START Supplied material
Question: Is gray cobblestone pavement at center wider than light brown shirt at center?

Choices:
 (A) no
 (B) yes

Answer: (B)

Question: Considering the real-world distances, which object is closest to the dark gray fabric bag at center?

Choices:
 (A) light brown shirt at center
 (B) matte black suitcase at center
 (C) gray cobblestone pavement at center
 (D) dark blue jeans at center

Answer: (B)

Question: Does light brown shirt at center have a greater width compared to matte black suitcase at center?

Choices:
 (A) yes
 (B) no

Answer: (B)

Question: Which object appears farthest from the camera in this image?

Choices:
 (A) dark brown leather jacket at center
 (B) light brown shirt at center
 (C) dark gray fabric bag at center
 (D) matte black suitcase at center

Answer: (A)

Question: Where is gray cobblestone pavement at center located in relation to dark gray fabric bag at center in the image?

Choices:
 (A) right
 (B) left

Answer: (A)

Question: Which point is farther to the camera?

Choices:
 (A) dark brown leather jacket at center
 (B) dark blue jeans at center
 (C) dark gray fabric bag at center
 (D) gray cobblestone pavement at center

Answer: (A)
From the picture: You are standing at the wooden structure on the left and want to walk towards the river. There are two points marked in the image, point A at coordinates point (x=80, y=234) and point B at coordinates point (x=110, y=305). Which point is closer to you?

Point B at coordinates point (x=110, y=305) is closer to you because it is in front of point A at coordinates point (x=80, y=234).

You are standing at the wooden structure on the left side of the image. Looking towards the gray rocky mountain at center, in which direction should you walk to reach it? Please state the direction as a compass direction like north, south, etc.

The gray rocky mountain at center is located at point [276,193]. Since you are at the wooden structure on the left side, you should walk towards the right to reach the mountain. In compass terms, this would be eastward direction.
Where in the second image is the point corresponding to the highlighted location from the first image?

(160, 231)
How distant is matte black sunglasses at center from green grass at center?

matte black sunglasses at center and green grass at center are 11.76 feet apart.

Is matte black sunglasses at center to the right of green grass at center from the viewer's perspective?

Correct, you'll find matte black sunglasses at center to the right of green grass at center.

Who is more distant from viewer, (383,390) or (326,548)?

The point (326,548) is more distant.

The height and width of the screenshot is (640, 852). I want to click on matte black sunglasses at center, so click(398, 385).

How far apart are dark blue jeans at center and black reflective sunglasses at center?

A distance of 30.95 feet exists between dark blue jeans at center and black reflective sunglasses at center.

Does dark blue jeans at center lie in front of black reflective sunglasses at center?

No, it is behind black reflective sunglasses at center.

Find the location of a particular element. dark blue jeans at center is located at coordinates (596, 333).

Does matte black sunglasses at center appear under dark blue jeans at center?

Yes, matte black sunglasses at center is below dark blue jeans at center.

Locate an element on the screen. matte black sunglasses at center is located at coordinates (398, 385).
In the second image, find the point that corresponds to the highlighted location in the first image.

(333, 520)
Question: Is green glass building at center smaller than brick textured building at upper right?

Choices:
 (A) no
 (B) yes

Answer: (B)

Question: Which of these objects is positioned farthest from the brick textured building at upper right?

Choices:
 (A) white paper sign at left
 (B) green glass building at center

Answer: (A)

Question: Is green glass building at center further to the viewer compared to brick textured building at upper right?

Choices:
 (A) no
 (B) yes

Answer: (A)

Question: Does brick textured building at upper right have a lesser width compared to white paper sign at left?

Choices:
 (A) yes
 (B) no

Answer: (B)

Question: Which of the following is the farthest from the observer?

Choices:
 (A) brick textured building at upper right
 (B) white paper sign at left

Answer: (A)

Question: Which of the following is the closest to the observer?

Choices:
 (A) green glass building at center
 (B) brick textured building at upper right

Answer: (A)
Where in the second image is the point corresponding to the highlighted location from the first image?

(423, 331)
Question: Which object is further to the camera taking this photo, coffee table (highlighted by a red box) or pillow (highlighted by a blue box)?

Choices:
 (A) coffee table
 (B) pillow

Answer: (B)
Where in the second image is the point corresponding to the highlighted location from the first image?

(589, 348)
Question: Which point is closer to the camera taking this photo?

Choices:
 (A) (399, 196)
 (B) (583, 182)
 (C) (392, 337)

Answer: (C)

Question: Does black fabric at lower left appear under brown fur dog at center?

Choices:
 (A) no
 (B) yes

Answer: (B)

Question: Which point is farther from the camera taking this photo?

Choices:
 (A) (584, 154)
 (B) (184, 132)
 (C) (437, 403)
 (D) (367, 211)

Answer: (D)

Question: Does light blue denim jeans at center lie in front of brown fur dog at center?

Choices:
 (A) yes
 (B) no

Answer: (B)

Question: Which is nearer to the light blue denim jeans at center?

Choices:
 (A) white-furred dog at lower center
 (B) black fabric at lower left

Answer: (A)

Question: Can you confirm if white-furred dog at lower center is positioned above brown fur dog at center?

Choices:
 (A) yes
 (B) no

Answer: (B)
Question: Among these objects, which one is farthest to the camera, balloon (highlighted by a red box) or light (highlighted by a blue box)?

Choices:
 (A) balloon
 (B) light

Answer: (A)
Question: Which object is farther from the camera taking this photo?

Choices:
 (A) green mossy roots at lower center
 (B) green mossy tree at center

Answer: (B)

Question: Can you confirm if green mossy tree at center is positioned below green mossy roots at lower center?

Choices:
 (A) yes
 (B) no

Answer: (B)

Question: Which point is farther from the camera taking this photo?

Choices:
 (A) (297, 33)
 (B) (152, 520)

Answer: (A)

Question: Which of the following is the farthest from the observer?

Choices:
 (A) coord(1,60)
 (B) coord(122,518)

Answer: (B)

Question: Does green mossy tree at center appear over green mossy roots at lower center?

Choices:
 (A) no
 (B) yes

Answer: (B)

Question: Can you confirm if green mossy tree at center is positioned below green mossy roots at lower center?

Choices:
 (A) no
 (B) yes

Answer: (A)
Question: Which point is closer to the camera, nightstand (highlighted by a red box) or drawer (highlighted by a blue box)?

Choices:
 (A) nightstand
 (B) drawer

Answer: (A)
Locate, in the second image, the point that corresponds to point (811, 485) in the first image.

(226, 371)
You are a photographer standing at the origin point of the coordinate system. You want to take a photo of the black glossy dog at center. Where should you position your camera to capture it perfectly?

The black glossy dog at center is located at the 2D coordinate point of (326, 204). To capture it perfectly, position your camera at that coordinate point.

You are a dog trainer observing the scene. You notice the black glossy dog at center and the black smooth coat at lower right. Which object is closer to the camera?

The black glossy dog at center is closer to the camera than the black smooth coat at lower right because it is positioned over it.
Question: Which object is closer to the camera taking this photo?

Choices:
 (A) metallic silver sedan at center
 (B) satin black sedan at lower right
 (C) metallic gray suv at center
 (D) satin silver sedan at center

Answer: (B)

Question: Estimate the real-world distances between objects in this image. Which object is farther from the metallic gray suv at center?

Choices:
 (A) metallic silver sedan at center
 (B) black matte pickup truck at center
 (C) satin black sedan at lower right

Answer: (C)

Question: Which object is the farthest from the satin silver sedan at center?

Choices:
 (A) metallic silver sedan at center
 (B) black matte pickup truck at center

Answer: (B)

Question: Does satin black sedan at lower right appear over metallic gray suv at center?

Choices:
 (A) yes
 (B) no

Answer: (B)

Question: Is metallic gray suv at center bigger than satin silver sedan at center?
END Supplied material
Goal
Format everything in the records from the line containing "Question: Which point is farther to" down to the line containing "From the picture: You" as a numbered list, leaving out blank lines.

Task solution
1. Question: Which point is farther to the camera?
2. Choices:
3.  (A) dark brown leather jacket at center
4.  (B) dark blue jeans at center
5.  (C) dark gray fabric bag at center
6.  (D) gray cobblestone pavement at center
7. Answer: (A)
8. From the picture: You are standing at the wooden structure on the left and want to walk towards the river. There are two points marked in the image, point A at coordinates point (x=80, y=234) and point B at coordinates point (x=110, y=305). Which point is closer to you?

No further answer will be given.